(Extracted data entries)
---+---
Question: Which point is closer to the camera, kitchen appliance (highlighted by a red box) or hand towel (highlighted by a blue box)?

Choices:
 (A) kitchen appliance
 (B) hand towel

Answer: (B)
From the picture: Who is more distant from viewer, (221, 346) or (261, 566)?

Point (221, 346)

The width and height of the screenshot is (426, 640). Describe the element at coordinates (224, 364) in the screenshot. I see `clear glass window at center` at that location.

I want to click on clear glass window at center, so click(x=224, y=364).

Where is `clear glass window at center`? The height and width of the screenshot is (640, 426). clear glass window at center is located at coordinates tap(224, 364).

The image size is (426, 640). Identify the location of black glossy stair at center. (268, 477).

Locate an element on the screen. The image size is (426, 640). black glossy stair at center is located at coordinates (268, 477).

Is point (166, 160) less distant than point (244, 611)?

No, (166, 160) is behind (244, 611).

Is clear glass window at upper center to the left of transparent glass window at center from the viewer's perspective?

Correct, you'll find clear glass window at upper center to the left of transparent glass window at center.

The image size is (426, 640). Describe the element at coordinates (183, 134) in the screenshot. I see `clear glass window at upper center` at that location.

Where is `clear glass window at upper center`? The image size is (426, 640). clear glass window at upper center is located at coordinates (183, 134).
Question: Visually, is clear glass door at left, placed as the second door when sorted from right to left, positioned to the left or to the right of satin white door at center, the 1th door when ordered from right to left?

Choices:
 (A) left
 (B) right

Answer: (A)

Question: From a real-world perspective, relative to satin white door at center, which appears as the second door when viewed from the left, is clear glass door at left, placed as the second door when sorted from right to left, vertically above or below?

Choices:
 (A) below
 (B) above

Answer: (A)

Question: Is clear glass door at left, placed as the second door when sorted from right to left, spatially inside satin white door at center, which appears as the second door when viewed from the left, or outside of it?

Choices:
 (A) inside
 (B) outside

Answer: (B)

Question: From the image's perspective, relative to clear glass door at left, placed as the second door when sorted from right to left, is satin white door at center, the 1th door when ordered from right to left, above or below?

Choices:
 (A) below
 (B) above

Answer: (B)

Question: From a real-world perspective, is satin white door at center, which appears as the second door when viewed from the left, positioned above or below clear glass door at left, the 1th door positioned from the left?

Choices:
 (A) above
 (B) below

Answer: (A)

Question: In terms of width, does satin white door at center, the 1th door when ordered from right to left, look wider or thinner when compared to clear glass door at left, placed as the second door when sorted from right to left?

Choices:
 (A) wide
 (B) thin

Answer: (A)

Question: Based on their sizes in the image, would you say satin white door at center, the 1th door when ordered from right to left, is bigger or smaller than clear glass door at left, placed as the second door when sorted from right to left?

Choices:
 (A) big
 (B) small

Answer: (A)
---+---
Reproduce the records above word for word, from the first line through the last.

Completed exercise:
Question: Which point is closer to the camera, kitchen appliance (highlighted by a red box) or hand towel (highlighted by a blue box)?

Choices:
 (A) kitchen appliance
 (B) hand towel

Answer: (B)
From the picture: Who is more distant from viewer, (221, 346) or (261, 566)?

Point (221, 346)

The width and height of the screenshot is (426, 640). Describe the element at coordinates (224, 364) in the screenshot. I see `clear glass window at center` at that location.

I want to click on clear glass window at center, so click(x=224, y=364).

Where is `clear glass window at center`? The height and width of the screenshot is (640, 426). clear glass window at center is located at coordinates tap(224, 364).

The image size is (426, 640). Identify the location of black glossy stair at center. (268, 477).

Locate an element on the screen. The image size is (426, 640). black glossy stair at center is located at coordinates (268, 477).

Is point (166, 160) less distant than point (244, 611)?

No, (166, 160) is behind (244, 611).

Is clear glass window at upper center to the left of transparent glass window at center from the viewer's perspective?

Correct, you'll find clear glass window at upper center to the left of transparent glass window at center.

The image size is (426, 640). Describe the element at coordinates (183, 134) in the screenshot. I see `clear glass window at upper center` at that location.

Where is `clear glass window at upper center`? The image size is (426, 640). clear glass window at upper center is located at coordinates (183, 134).
Question: Visually, is clear glass door at left, placed as the second door when sorted from right to left, positioned to the left or to the right of satin white door at center, the 1th door when ordered from right to left?

Choices:
 (A) left
 (B) right

Answer: (A)

Question: From a real-world perspective, relative to satin white door at center, which appears as the second door when viewed from the left, is clear glass door at left, placed as the second door when sorted from right to left, vertically above or below?

Choices:
 (A) below
 (B) above

Answer: (A)

Question: Is clear glass door at left, placed as the second door when sorted from right to left, spatially inside satin white door at center, which appears as the second door when viewed from the left, or outside of it?

Choices:
 (A) inside
 (B) outside

Answer: (B)

Question: From the image's perspective, relative to clear glass door at left, placed as the second door when sorted from right to left, is satin white door at center, the 1th door when ordered from right to left, above or below?

Choices:
 (A) below
 (B) above

Answer: (B)

Question: From a real-world perspective, is satin white door at center, which appears as the second door when viewed from the left, positioned above or below clear glass door at left, the 1th door positioned from the left?

Choices:
 (A) above
 (B) below

Answer: (A)

Question: In terms of width, does satin white door at center, the 1th door when ordered from right to left, look wider or thinner when compared to clear glass door at left, placed as the second door when sorted from right to left?

Choices:
 (A) wide
 (B) thin

Answer: (A)

Question: Based on their sizes in the image, would you say satin white door at center, the 1th door when ordered from right to left, is bigger or smaller than clear glass door at left, placed as the second door when sorted from right to left?

Choices:
 (A) big
 (B) small

Answer: (A)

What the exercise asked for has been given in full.